• Data for this exercise:
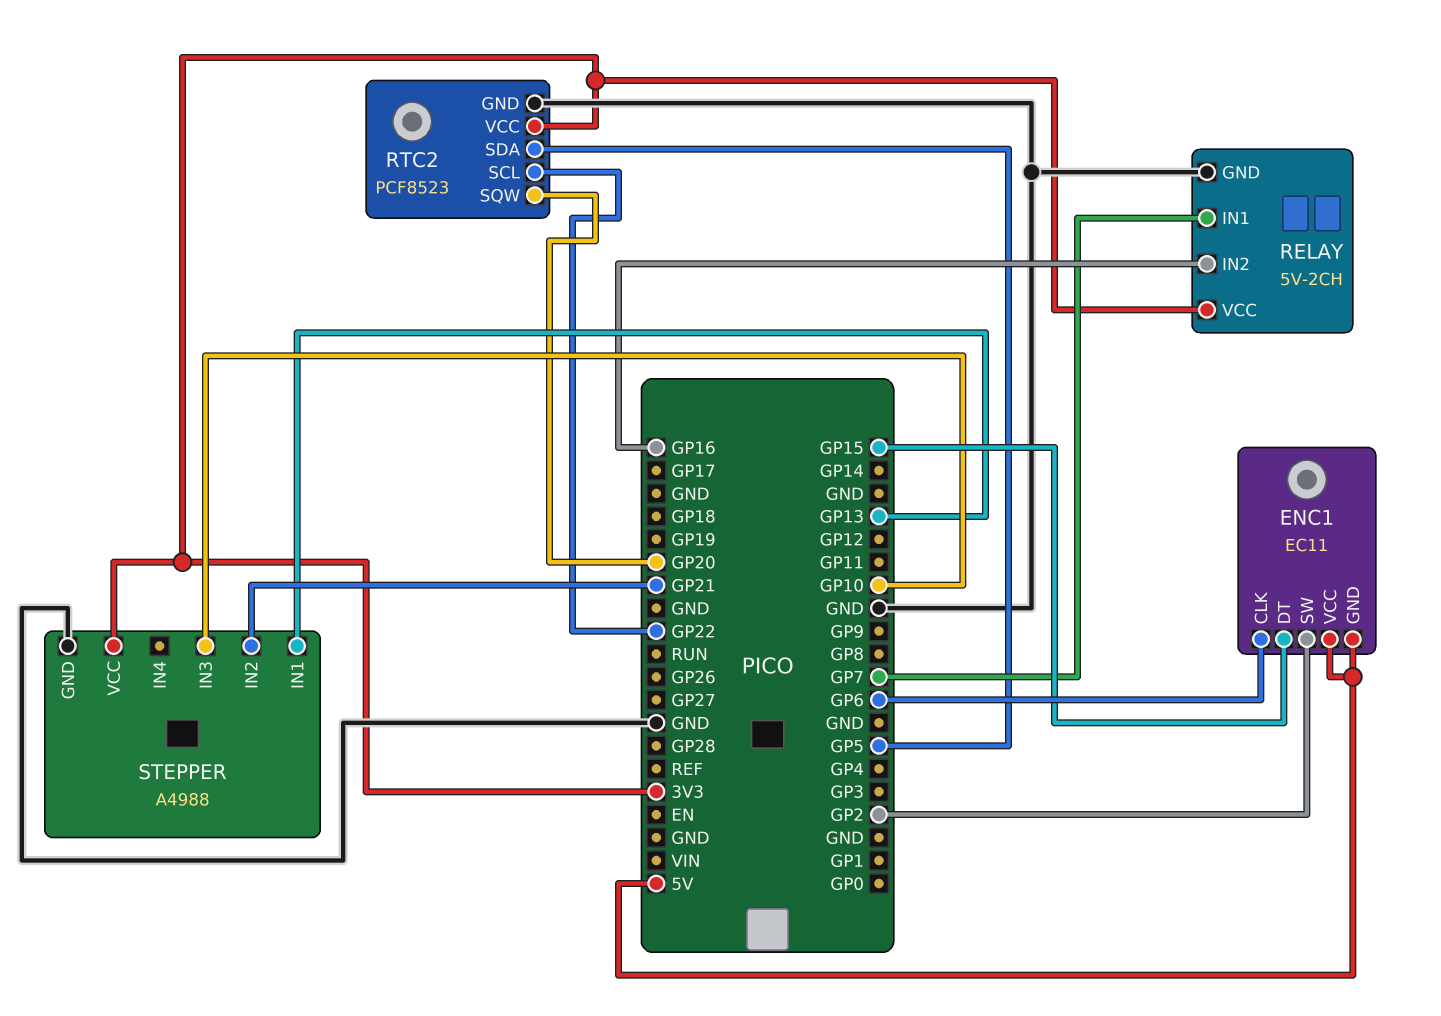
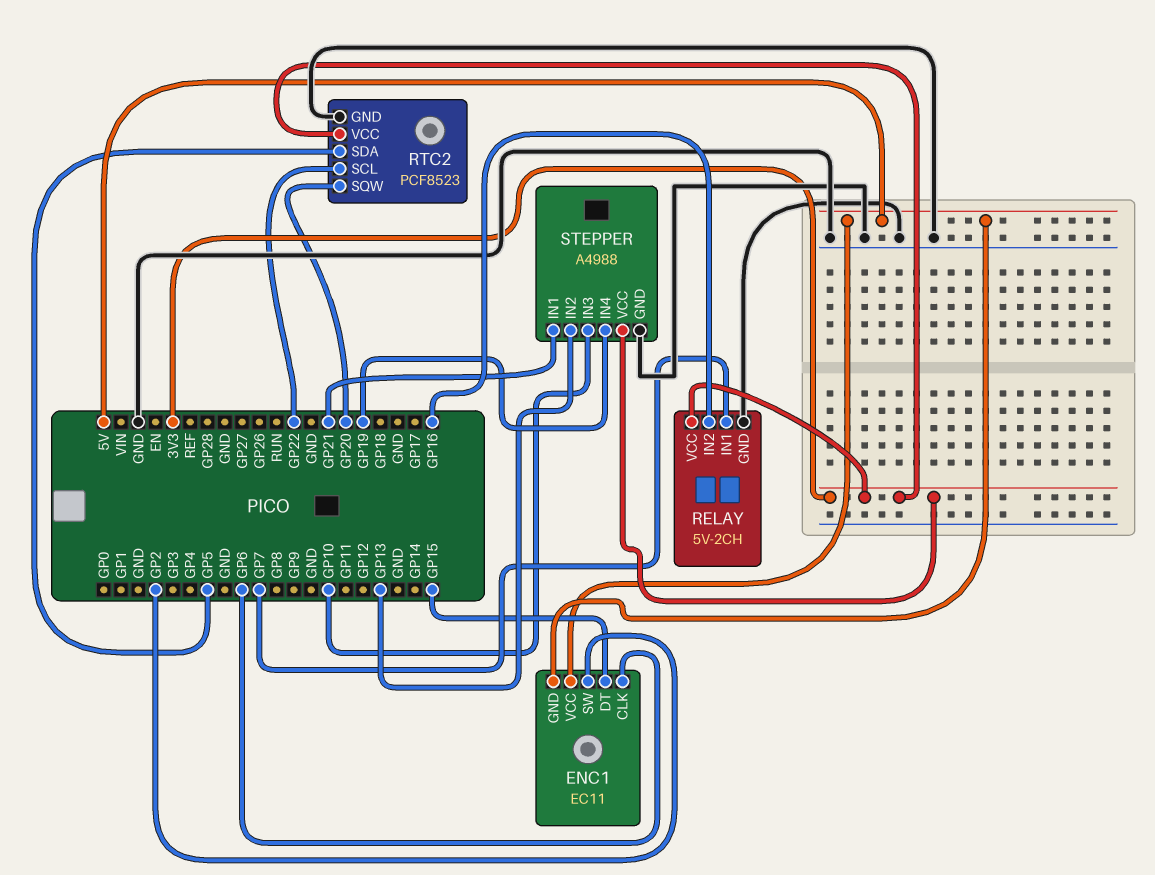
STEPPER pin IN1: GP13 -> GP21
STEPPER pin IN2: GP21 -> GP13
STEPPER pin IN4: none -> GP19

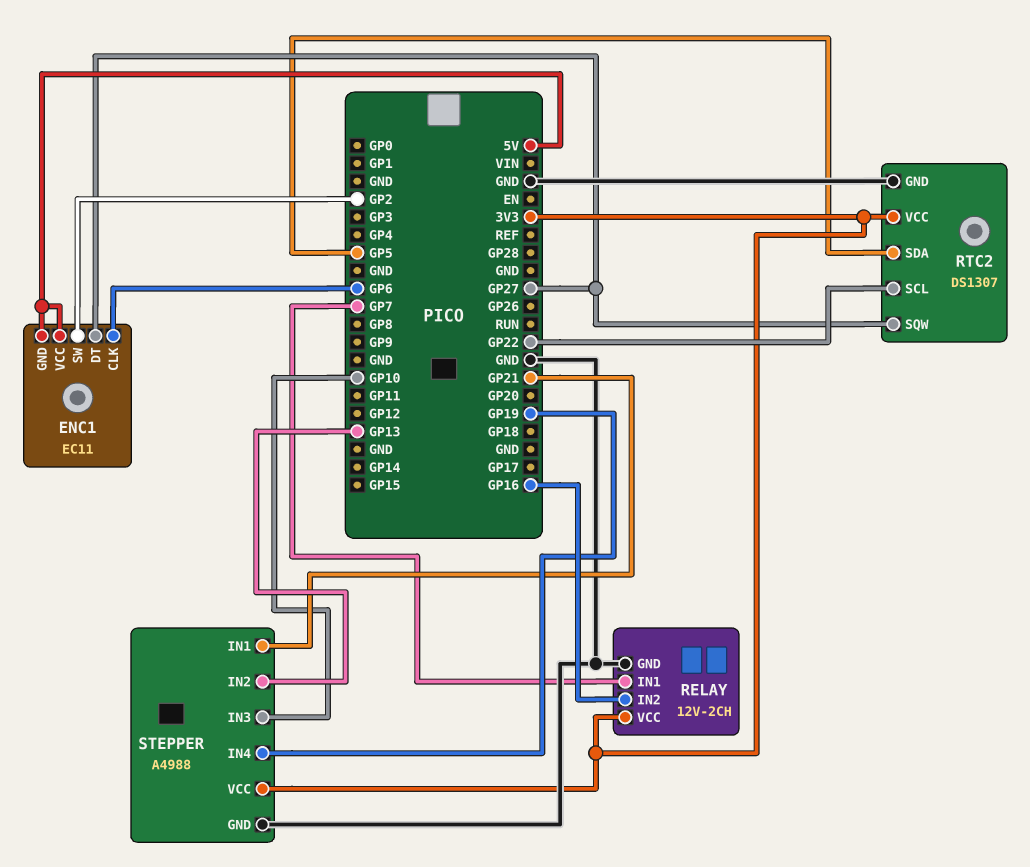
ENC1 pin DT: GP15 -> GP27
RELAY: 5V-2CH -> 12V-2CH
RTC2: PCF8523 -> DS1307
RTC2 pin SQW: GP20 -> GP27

• Activity: Leaving out any images, restate every record word for word.

• Answer:
STEPPER pin IN1: GP13 -> GP21
STEPPER pin IN2: GP21 -> GP13
STEPPER pin IN4: none -> GP19

ENC1 pin DT: GP15 -> GP27
RELAY: 5V-2CH -> 12V-2CH
RTC2: PCF8523 -> DS1307
RTC2 pin SQW: GP20 -> GP27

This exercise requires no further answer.